Extracted data
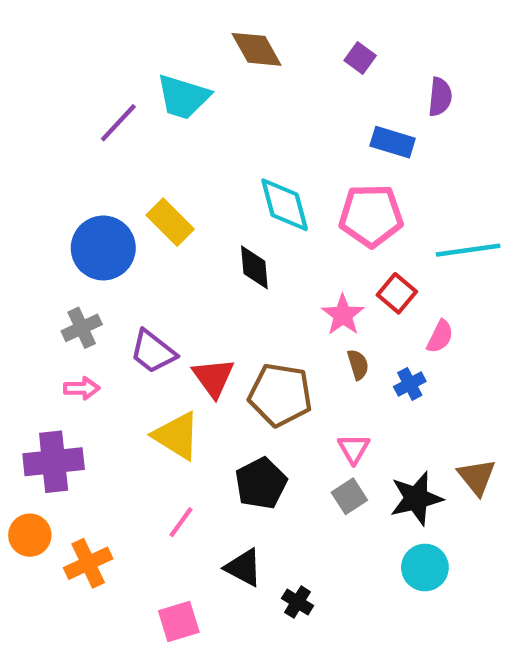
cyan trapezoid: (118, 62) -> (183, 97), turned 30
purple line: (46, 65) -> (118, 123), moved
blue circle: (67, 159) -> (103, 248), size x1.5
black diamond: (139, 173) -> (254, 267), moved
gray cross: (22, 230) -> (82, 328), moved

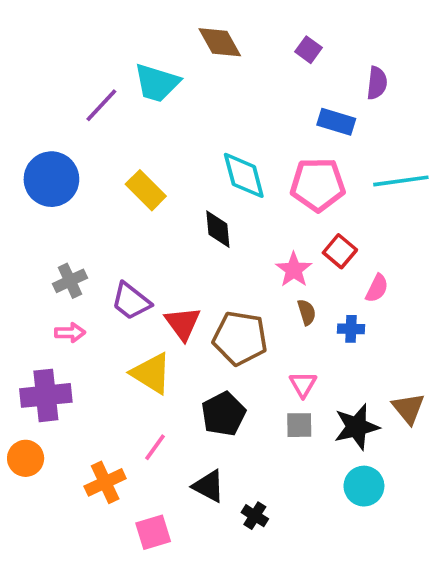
blue circle: (103, 248) -> (51, 179), moved
cyan line: (468, 250) -> (401, 181), moved
blue cross: (410, 384) -> (351, 329), turned 30
gray square: (349, 496) -> (299, 425), turned 32
orange cross: (88, 563) -> (105, 482), moved

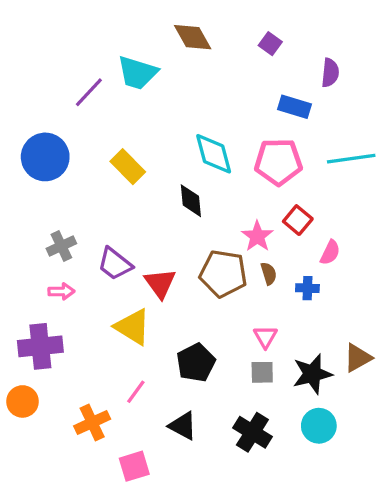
brown pentagon: (240, 338) -> (223, 274), moved
brown triangle: (408, 408) -> (358, 358), turned 40
black cross: (255, 516) -> (252, 432), moved, size x1.6

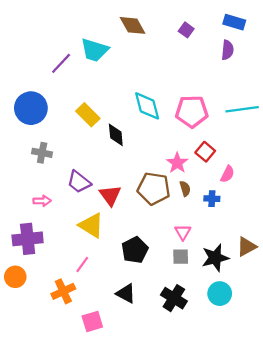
blue rectangle: (295, 107) -> (234, 22), moved
black diamond: (191, 201) -> (116, 135), moved
gray cross: (61, 246) -> (42, 153), moved, turned 36
pink line: (136, 392) -> (82, 265), moved

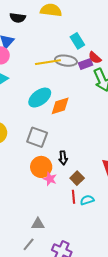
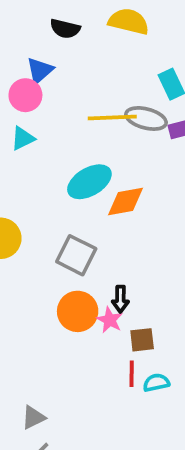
brown square: (77, 178) -> (142, 340), turned 32
pink star: (50, 179) -> (110, 320), moved
gray triangle: (38, 224) -> (33, 417), moved, turned -32

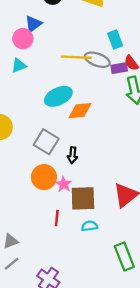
black arrow: (120, 299) -> (73, 155), moved
brown square: (142, 340) -> (83, 198), size x1.6
red line: (132, 374) -> (57, 218), moved

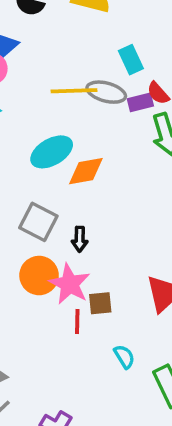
pink star: (64, 184) -> (70, 284), size x1.6
brown square: (83, 198) -> (100, 303), size x0.6
red line: (57, 218) -> (77, 321), moved
cyan semicircle: (89, 226) -> (124, 357), moved, turned 70

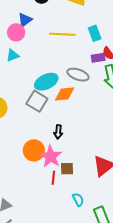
yellow line: (74, 91) -> (62, 34), moved
gray ellipse: (106, 92) -> (78, 75), moved
gray square: (38, 222) -> (37, 101), moved

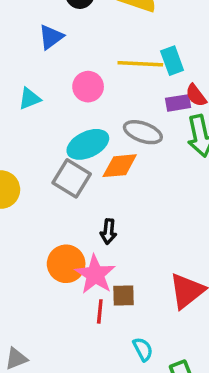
pink circle: (16, 32) -> (88, 87), moved
yellow line: (62, 34) -> (140, 64), moved

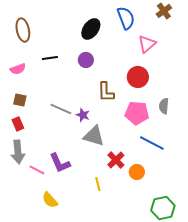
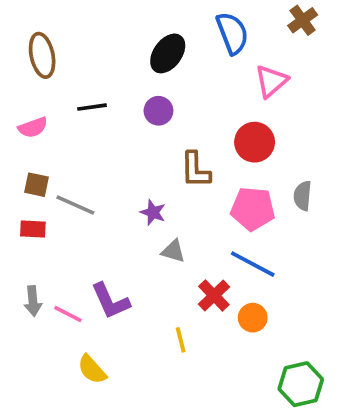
gray line: (61, 109) -> (75, 205), moved
red rectangle: (18, 124) -> (33, 229), turned -64
gray triangle: (94, 136) -> (173, 251), size x0.6
blue line: (152, 143) -> (253, 264), moved
gray arrow: (18, 152) -> (33, 301), moved, size x0.7

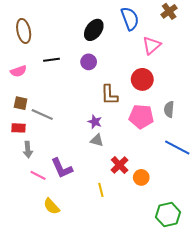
purple star: (153, 212) -> (95, 122), moved
blue line: (253, 264) -> (177, 147), moved
gray arrow: (33, 301) -> (28, 150), moved

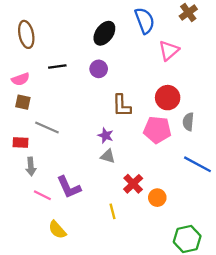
red circle: (142, 79) -> (168, 98), moved
brown square: (21, 103) -> (23, 102), moved

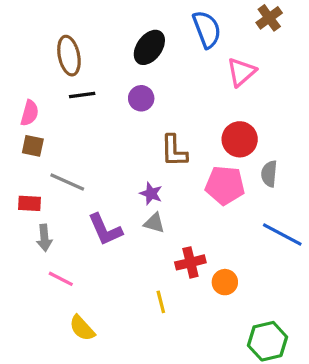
brown ellipse: (26, 34) -> (69, 56), moved
pink semicircle: (21, 79) -> (30, 113), turned -54
red cross: (133, 184) -> (190, 262), turned 30
purple L-shape: (69, 187) -> (105, 230), moved

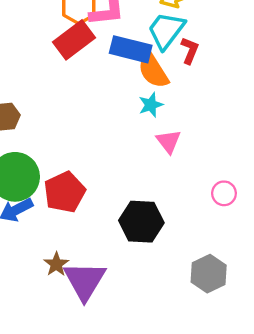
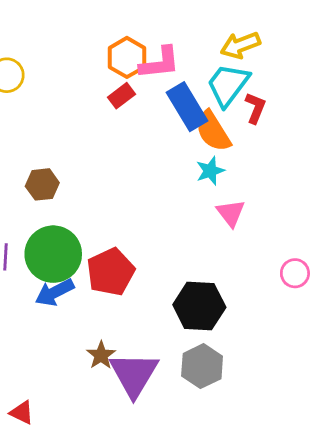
red rectangle: (74, 40) -> (122, 96), size x0.6
blue rectangle: (131, 49) -> (187, 107), turned 45
gray hexagon: (209, 274) -> (202, 366), moved

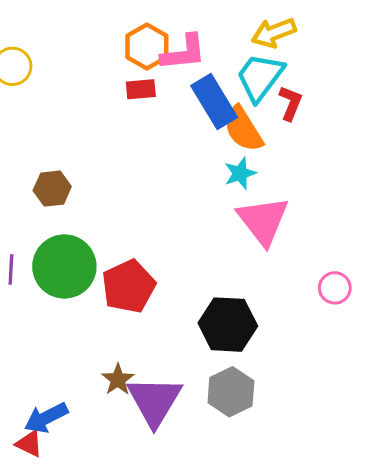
red rectangle: (122, 96) -> (141, 89), turned 32
pink triangle: (231, 213) -> (263, 221), size x1.6
blue arrow: (55, 292) -> (46, 418), moved

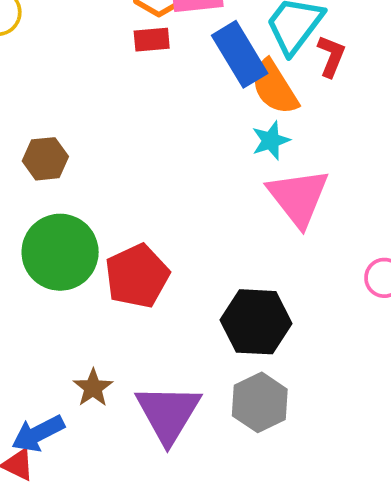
brown star: (118, 380) -> (93, 388), moved

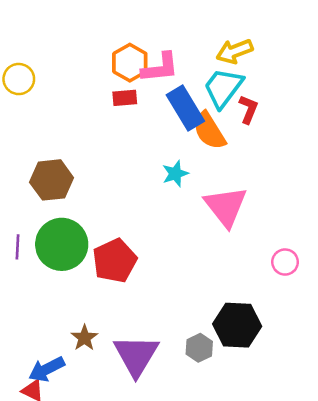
cyan star: (271, 140) -> (175, 174), moved
brown hexagon: (45, 159) -> (52, 180), size x1.4
black hexagon: (256, 322) -> (237, 325), moved
gray hexagon: (260, 402) -> (199, 348), size x0.7

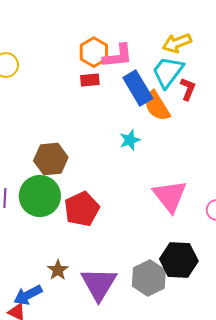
brown hexagon: (52, 180) -> (51, 159), moved
pink triangle: (226, 206) -> (170, 196), moved
gray hexagon: (199, 348) -> (149, 278), size x1.6

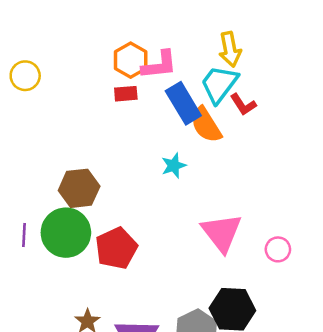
yellow arrow: (177, 43) -> (230, 49), turned -80
red L-shape: (188, 89) -> (243, 104), turned 125

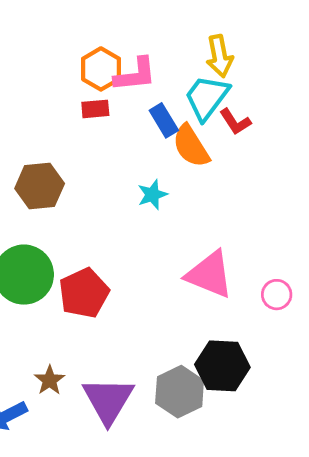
blue rectangle: (183, 103) -> (164, 120), size x0.7
brown hexagon: (79, 188) -> (40, 186), moved
pink triangle: (222, 233) -> (210, 275), turned -30

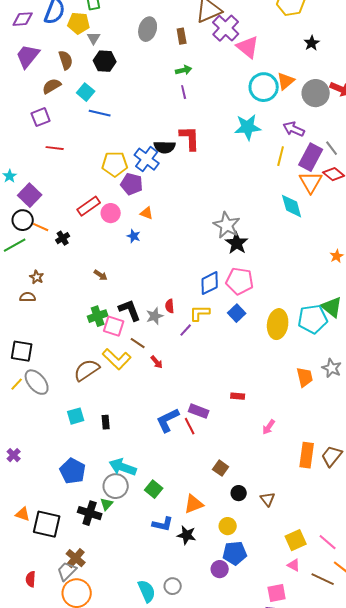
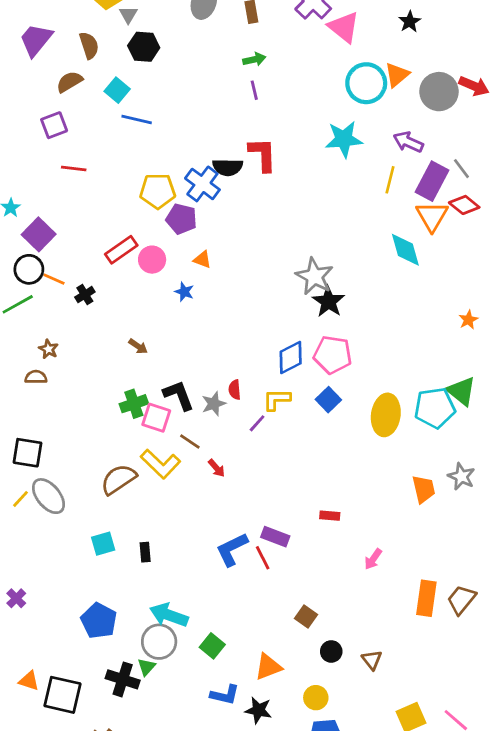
black star: (312, 43) -> (410, 22), moved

Aim of the task
Write out exactly the lines from the line that contains "gray hexagon: (199, 348)" through the end of the material, including both ends. No pictures belong in the copy.

Solution below
gray hexagon: (199, 348) -> (149, 278), size x1.6

yellow arrow: (177, 43) -> (230, 49), turned -80
red L-shape: (188, 89) -> (243, 104), turned 125

blue rectangle: (183, 103) -> (164, 120), size x0.7
brown hexagon: (79, 188) -> (40, 186), moved
pink triangle: (222, 233) -> (210, 275), turned -30

black star: (312, 43) -> (410, 22), moved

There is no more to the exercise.